- Study material
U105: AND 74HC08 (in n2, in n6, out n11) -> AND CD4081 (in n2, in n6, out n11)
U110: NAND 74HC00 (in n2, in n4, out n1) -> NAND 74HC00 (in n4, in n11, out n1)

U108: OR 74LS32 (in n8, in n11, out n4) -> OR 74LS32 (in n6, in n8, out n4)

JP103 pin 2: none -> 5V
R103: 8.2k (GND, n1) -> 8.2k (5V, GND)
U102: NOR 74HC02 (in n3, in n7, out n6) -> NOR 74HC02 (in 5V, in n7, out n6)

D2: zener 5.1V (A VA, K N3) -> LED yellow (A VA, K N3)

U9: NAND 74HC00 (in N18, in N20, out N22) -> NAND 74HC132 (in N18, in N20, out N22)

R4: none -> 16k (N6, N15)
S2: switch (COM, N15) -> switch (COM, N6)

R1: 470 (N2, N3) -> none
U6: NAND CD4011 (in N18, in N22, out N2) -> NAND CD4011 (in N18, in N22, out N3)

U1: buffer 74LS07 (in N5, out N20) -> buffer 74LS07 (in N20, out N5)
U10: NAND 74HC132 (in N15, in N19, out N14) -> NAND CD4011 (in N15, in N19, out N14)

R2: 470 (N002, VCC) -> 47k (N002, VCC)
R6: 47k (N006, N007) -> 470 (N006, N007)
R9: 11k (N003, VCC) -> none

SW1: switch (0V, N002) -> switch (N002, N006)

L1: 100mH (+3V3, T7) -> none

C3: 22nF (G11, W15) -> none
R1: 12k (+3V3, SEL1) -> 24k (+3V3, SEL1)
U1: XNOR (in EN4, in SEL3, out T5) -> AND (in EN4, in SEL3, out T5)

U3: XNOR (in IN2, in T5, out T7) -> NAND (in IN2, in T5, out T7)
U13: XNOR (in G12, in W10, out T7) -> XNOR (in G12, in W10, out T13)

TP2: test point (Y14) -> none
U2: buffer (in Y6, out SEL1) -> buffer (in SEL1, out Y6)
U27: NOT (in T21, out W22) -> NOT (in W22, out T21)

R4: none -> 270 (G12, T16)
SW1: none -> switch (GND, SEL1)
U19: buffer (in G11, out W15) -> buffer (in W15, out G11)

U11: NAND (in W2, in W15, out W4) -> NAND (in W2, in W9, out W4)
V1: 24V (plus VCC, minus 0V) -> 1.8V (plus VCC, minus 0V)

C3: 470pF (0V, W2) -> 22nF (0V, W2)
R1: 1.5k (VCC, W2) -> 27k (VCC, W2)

- Description of the task
For every entry in the records above, write an exact copy.

- Solved exercise
U105: AND 74HC08 (in n2, in n6, out n11) -> AND CD4081 (in n2, in n6, out n11)
U110: NAND 74HC00 (in n2, in n4, out n1) -> NAND 74HC00 (in n4, in n11, out n1)

U108: OR 74LS32 (in n8, in n11, out n4) -> OR 74LS32 (in n6, in n8, out n4)

JP103 pin 2: none -> 5V
R103: 8.2k (GND, n1) -> 8.2k (5V, GND)
U102: NOR 74HC02 (in n3, in n7, out n6) -> NOR 74HC02 (in 5V, in n7, out n6)

D2: zener 5.1V (A VA, K N3) -> LED yellow (A VA, K N3)

U9: NAND 74HC00 (in N18, in N20, out N22) -> NAND 74HC132 (in N18, in N20, out N22)

R4: none -> 16k (N6, N15)
S2: switch (COM, N15) -> switch (COM, N6)

R1: 470 (N2, N3) -> none
U6: NAND CD4011 (in N18, in N22, out N2) -> NAND CD4011 (in N18, in N22, out N3)

U1: buffer 74LS07 (in N5, out N20) -> buffer 74LS07 (in N20, out N5)
U10: NAND 74HC132 (in N15, in N19, out N14) -> NAND CD4011 (in N15, in N19, out N14)

R2: 470 (N002, VCC) -> 47k (N002, VCC)
R6: 47k (N006, N007) -> 470 (N006, N007)
R9: 11k (N003, VCC) -> none

SW1: switch (0V, N002) -> switch (N002, N006)

L1: 100mH (+3V3, T7) -> none

C3: 22nF (G11, W15) -> none
R1: 12k (+3V3, SEL1) -> 24k (+3V3, SEL1)
U1: XNOR (in EN4, in SEL3, out T5) -> AND (in EN4, in SEL3, out T5)

U3: XNOR (in IN2, in T5, out T7) -> NAND (in IN2, in T5, out T7)
U13: XNOR (in G12, in W10, out T7) -> XNOR (in G12, in W10, out T13)

TP2: test point (Y14) -> none
U2: buffer (in Y6, out SEL1) -> buffer (in SEL1, out Y6)
U27: NOT (in T21, out W22) -> NOT (in W22, out T21)

R4: none -> 270 (G12, T16)
SW1: none -> switch (GND, SEL1)
U19: buffer (in G11, out W15) -> buffer (in W15, out G11)

U11: NAND (in W2, in W15, out W4) -> NAND (in W2, in W9, out W4)
V1: 24V (plus VCC, minus 0V) -> 1.8V (plus VCC, minus 0V)

C3: 470pF (0V, W2) -> 22nF (0V, W2)
R1: 1.5k (VCC, W2) -> 27k (VCC, W2)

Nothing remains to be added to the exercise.